Problem :: Where the listing below has a line with "camera: 100 degrees right, 10 degrees up", write out exactly that line and every line after it, stopping after the line with "(106, 235) = (129, 566): pink".

Data under study ::
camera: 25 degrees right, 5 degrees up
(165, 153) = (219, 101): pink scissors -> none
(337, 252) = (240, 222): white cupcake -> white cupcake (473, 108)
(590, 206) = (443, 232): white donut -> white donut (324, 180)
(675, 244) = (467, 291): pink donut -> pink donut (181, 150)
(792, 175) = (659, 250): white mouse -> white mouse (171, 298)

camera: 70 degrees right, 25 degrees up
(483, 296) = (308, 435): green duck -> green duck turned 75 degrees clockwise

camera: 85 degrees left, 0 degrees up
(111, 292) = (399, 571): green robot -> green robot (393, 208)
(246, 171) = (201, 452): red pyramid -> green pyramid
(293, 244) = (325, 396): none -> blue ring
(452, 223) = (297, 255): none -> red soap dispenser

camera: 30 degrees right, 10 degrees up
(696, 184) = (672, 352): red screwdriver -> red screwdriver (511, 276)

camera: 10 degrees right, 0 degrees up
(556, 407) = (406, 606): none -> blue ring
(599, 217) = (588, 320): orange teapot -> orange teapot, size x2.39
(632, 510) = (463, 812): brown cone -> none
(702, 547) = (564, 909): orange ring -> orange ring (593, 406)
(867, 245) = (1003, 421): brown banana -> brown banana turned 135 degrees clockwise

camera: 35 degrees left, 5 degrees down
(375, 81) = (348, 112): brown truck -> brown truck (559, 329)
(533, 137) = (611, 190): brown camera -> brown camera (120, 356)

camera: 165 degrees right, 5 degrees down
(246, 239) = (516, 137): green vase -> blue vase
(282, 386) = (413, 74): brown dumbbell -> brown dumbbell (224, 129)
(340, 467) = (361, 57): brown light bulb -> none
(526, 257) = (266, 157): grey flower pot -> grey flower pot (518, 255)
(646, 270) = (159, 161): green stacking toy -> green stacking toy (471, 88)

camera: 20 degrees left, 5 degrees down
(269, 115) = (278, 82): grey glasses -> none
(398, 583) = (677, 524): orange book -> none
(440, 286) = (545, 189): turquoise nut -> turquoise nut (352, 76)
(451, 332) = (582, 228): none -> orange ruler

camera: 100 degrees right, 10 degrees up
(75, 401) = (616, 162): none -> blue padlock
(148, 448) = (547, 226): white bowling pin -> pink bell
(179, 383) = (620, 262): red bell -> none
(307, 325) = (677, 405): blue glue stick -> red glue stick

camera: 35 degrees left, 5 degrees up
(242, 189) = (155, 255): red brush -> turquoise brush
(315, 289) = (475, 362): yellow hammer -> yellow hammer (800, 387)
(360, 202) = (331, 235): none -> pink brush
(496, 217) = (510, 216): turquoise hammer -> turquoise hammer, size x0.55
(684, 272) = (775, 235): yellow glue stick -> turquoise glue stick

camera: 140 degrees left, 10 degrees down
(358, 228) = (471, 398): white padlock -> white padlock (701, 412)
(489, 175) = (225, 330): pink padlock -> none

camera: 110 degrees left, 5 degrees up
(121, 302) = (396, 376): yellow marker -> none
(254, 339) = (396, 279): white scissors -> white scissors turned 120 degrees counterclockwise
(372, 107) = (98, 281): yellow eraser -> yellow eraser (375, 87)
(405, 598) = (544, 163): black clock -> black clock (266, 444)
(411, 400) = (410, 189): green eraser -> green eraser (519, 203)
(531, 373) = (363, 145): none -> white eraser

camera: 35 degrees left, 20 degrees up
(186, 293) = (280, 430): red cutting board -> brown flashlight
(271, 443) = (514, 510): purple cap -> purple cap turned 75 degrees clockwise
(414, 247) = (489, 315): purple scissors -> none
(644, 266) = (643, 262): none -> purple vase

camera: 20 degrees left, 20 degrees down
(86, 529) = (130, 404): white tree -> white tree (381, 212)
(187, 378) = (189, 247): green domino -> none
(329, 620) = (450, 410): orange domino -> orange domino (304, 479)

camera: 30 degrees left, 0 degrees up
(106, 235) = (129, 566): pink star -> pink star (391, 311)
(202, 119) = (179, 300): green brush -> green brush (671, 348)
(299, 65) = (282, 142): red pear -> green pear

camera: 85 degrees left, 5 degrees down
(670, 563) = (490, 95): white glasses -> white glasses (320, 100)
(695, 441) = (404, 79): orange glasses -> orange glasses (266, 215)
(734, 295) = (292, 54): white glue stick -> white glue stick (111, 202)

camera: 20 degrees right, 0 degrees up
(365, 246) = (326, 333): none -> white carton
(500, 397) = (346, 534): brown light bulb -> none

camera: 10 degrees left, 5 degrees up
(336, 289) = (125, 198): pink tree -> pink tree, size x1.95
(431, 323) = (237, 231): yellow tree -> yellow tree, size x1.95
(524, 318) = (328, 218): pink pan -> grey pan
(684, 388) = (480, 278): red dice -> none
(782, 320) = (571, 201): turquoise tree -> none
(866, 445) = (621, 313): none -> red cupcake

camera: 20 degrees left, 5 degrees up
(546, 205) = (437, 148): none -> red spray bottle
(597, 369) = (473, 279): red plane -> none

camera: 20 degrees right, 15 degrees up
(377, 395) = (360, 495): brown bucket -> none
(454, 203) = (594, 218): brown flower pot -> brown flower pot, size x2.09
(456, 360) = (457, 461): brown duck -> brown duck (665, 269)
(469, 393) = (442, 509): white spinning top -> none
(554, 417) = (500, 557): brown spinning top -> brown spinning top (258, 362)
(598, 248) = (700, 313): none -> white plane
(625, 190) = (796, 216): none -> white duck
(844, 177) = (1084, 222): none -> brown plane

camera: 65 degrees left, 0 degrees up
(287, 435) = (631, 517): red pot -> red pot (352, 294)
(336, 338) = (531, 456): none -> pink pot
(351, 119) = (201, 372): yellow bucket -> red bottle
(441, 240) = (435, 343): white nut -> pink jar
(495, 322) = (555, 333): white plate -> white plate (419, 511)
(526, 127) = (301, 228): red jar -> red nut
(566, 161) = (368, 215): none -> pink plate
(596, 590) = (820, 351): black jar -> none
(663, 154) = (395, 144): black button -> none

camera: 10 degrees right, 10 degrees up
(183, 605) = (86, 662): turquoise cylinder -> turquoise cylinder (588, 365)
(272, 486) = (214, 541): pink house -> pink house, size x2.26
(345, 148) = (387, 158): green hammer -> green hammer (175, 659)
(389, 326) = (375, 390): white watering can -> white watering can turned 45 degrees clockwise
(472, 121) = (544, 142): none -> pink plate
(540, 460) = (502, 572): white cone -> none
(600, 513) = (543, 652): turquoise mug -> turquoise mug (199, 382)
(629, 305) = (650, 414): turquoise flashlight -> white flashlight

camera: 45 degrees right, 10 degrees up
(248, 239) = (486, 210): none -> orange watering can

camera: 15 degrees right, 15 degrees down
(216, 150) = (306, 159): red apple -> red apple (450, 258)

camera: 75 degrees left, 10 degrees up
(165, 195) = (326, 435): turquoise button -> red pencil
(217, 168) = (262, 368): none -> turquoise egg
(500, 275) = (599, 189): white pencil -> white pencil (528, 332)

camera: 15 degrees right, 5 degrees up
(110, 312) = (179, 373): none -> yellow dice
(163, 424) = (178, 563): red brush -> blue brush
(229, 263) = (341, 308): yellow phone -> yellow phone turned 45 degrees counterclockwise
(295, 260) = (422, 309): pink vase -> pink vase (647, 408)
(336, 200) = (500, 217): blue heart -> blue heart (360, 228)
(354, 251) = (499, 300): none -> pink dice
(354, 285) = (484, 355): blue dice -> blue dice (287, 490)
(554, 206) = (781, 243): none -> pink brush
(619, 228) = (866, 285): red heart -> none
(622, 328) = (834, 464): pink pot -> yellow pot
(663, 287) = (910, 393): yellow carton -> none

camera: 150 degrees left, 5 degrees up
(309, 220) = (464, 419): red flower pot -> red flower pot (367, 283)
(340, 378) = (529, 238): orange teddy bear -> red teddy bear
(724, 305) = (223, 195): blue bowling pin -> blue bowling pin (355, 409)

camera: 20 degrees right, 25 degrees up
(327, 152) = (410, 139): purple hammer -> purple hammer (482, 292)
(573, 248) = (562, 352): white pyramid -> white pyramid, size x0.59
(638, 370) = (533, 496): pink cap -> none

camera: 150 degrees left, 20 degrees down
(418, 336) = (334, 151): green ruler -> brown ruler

Solution for this task ::
camera: 100 degrees right, 10 degrees up
(75, 401) = (616, 162): none -> blue padlock
(148, 448) = (547, 226): white bowling pin -> pink bell
(179, 383) = (620, 262): red bell -> none
(307, 325) = (677, 405): blue glue stick -> red glue stick

camera: 35 degrees left, 5 degrees up
(242, 189) = (155, 255): red brush -> turquoise brush
(315, 289) = (475, 362): yellow hammer -> yellow hammer (800, 387)
(360, 202) = (331, 235): none -> pink brush
(496, 217) = (510, 216): turquoise hammer -> turquoise hammer, size x0.55
(684, 272) = (775, 235): yellow glue stick -> turquoise glue stick

camera: 140 degrees left, 10 degrees down
(358, 228) = (471, 398): white padlock -> white padlock (701, 412)
(489, 175) = (225, 330): pink padlock -> none

camera: 110 degrees left, 5 degrees up
(121, 302) = (396, 376): yellow marker -> none
(254, 339) = (396, 279): white scissors -> white scissors turned 120 degrees counterclockwise
(372, 107) = (98, 281): yellow eraser -> yellow eraser (375, 87)
(405, 598) = (544, 163): black clock -> black clock (266, 444)
(411, 400) = (410, 189): green eraser -> green eraser (519, 203)
(531, 373) = (363, 145): none -> white eraser

camera: 35 degrees left, 20 degrees up
(186, 293) = (280, 430): red cutting board -> brown flashlight
(271, 443) = (514, 510): purple cap -> purple cap turned 75 degrees clockwise
(414, 247) = (489, 315): purple scissors -> none
(644, 266) = (643, 262): none -> purple vase

camera: 20 degrees left, 20 degrees down
(86, 529) = (130, 404): white tree -> white tree (381, 212)
(187, 378) = (189, 247): green domino -> none
(329, 620) = (450, 410): orange domino -> orange domino (304, 479)

camera: 30 degrees left, 0 degrees up
(106, 235) = (129, 566): pink star -> pink star (391, 311)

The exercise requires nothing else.